→ **Exercise data**
:::
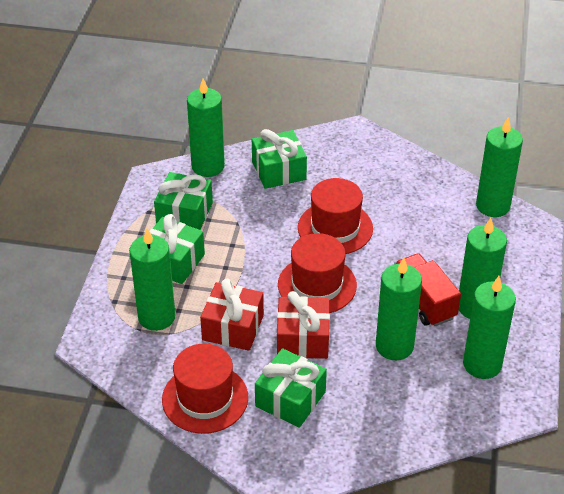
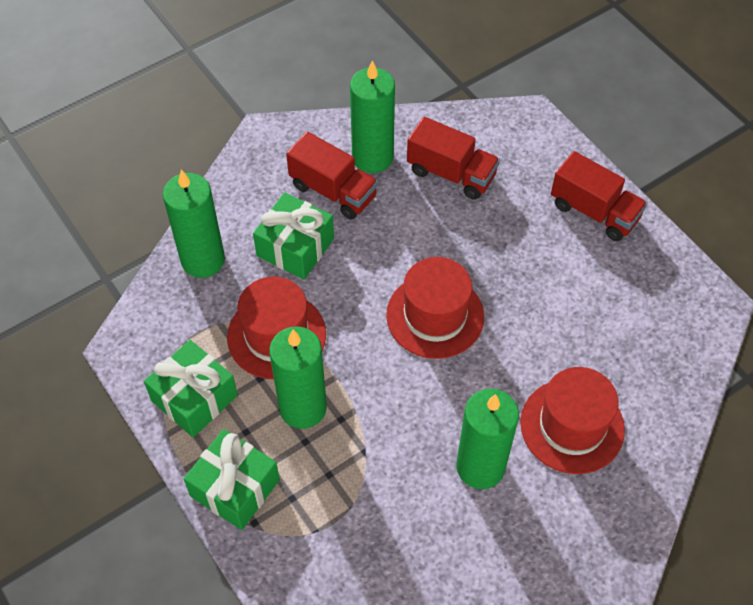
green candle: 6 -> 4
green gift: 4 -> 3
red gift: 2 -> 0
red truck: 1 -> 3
:::
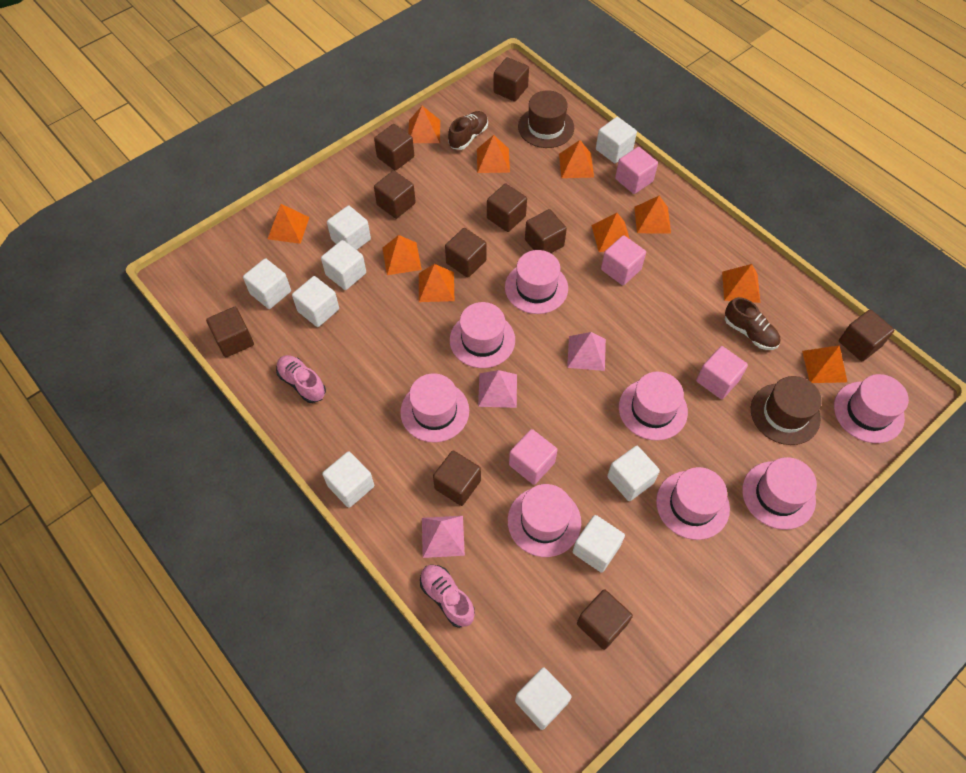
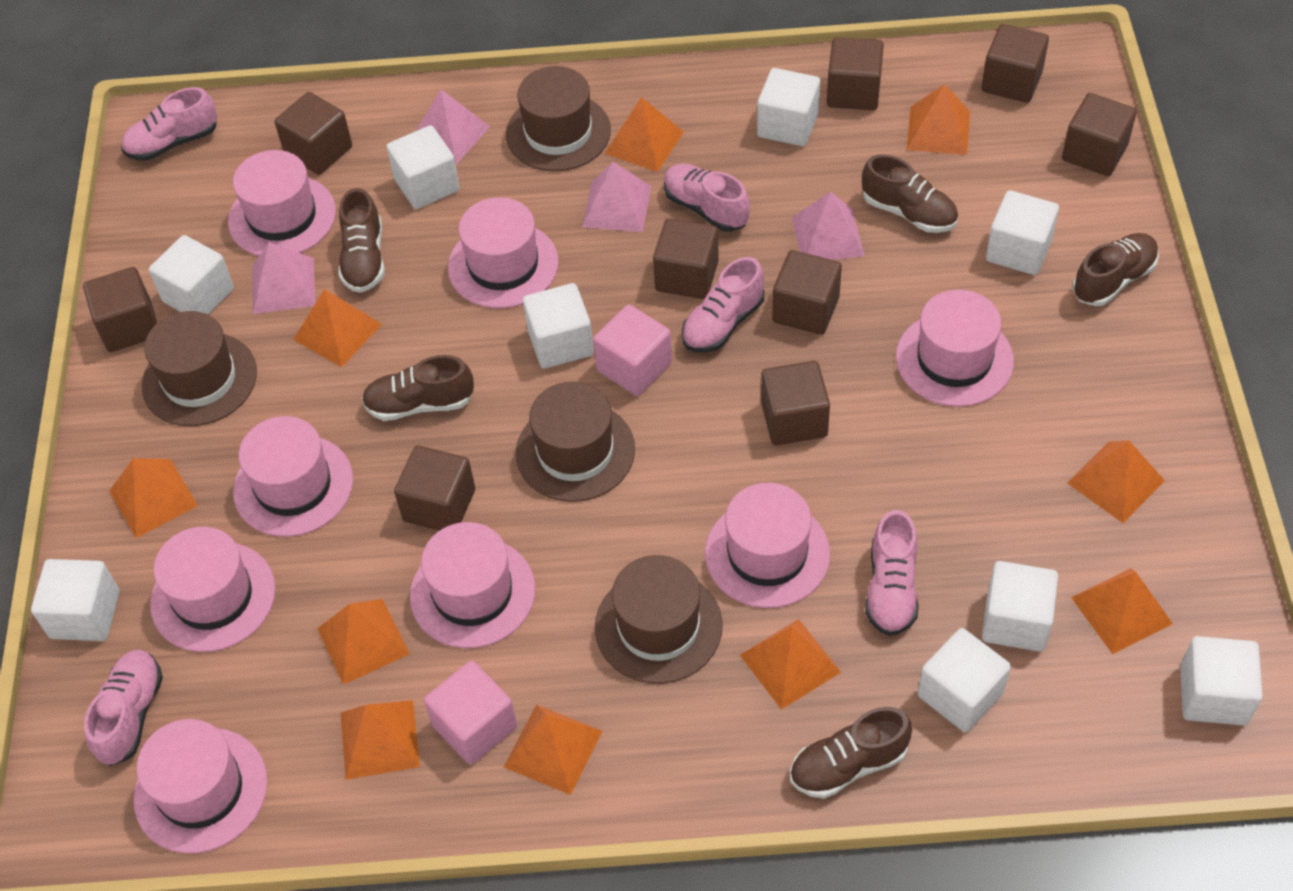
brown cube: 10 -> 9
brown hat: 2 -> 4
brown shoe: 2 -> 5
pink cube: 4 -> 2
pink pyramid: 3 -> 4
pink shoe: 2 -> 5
:::
→ **About this exercise**
An exact copy of the lines above, from the one containing "brown shoe: 2 -> 5" through the one containing "pink shoe: 2 -> 5", is the whole of the answer.

→ **Task response**
brown shoe: 2 -> 5
pink cube: 4 -> 2
pink pyramid: 3 -> 4
pink shoe: 2 -> 5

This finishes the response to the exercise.